WORKING DATA -
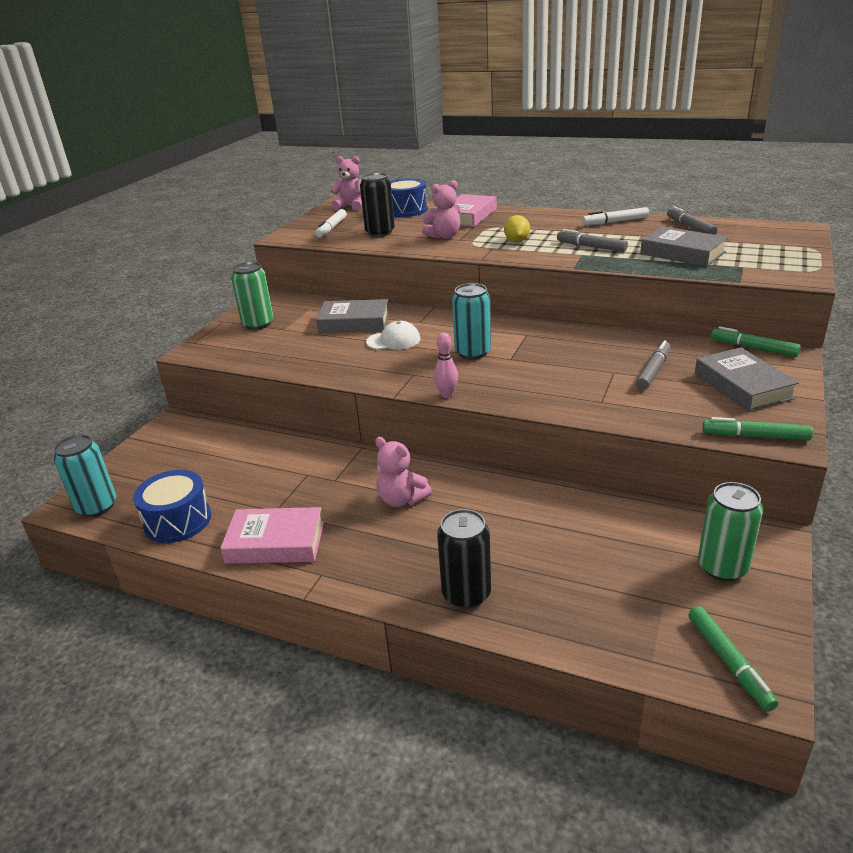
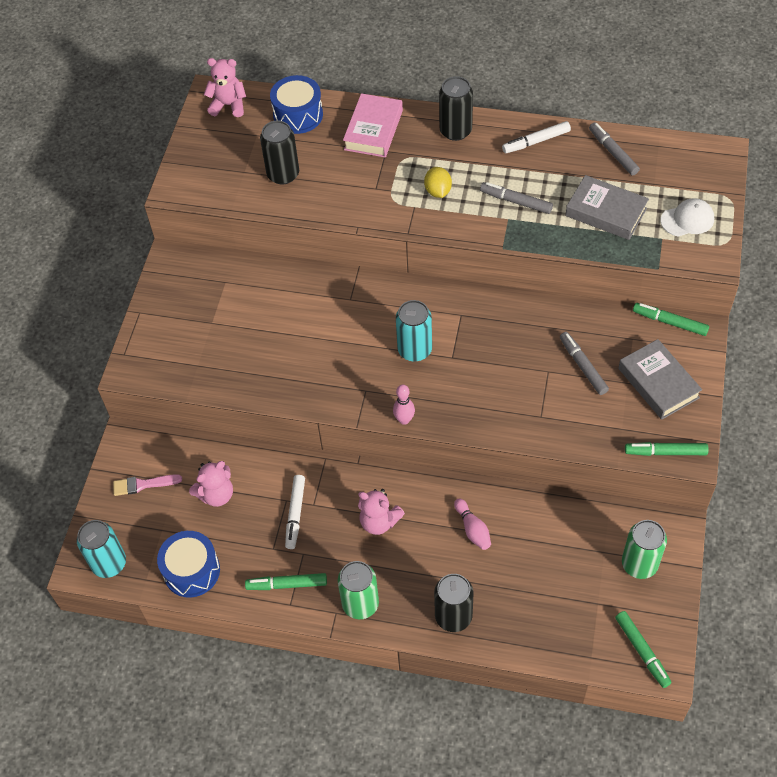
camera: 10 degrees left, 25 degrees up
pink book [220,507,324,564] -> green marker [245,573,327,590]
green can [231,262,273,330] -> green can moved to [338,561,379,619]
white marker [315,209,347,238] -> white marker moved to [285,475,305,549]
grey book [316,299,389,333] -> none
white cap [366,321,420,350] -> white cap moved to [661,198,714,237]
pink teddy bear [422,180,460,239] -> pink teddy bear moved to [189,461,233,507]
grey marker [636,341,671,390] -> grey marker turned 45 degrees counterclockwise [560,332,609,395]
none -> pink brush [113,474,182,496]
none -> black can [439,76,473,141]
none -> pink bowling pin [454,498,491,550]

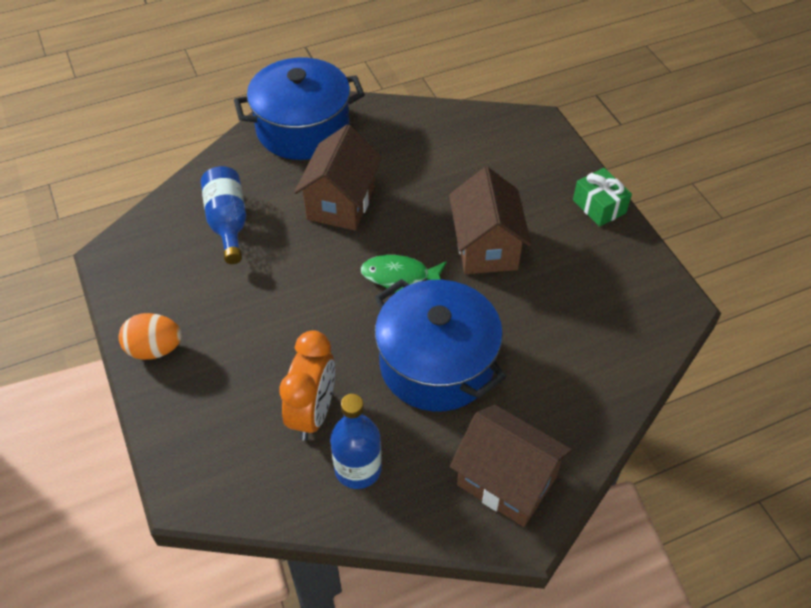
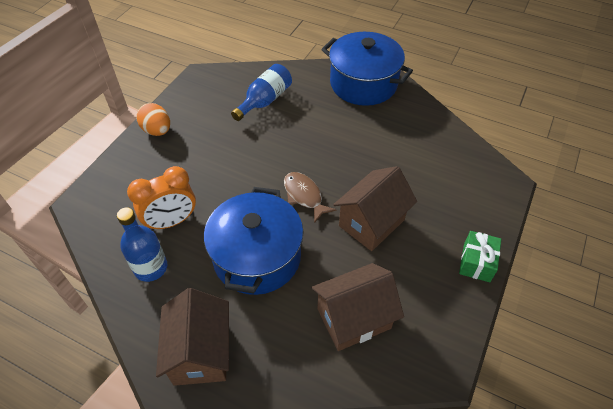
camera: 50 degrees right, 0 degrees up
brown house [294,124,382,230] -> brown house moved to [312,263,404,351]
green fish [360,255,447,293] -> brown fish [284,172,336,223]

TASK BRIEF -
All that the answer may contain is the exact text of the lines from the one with "pink book [220,507,324,564]" through the last line of the material, pictures excluded.

YOUR SOLUTION -
pink book [220,507,324,564] -> green marker [245,573,327,590]
green can [231,262,273,330] -> green can moved to [338,561,379,619]
white marker [315,209,347,238] -> white marker moved to [285,475,305,549]
grey book [316,299,389,333] -> none
white cap [366,321,420,350] -> white cap moved to [661,198,714,237]
pink teddy bear [422,180,460,239] -> pink teddy bear moved to [189,461,233,507]
grey marker [636,341,671,390] -> grey marker turned 45 degrees counterclockwise [560,332,609,395]
none -> pink brush [113,474,182,496]
none -> black can [439,76,473,141]
none -> pink bowling pin [454,498,491,550]

camera: 50 degrees right, 0 degrees up
brown house [294,124,382,230] -> brown house moved to [312,263,404,351]
green fish [360,255,447,293] -> brown fish [284,172,336,223]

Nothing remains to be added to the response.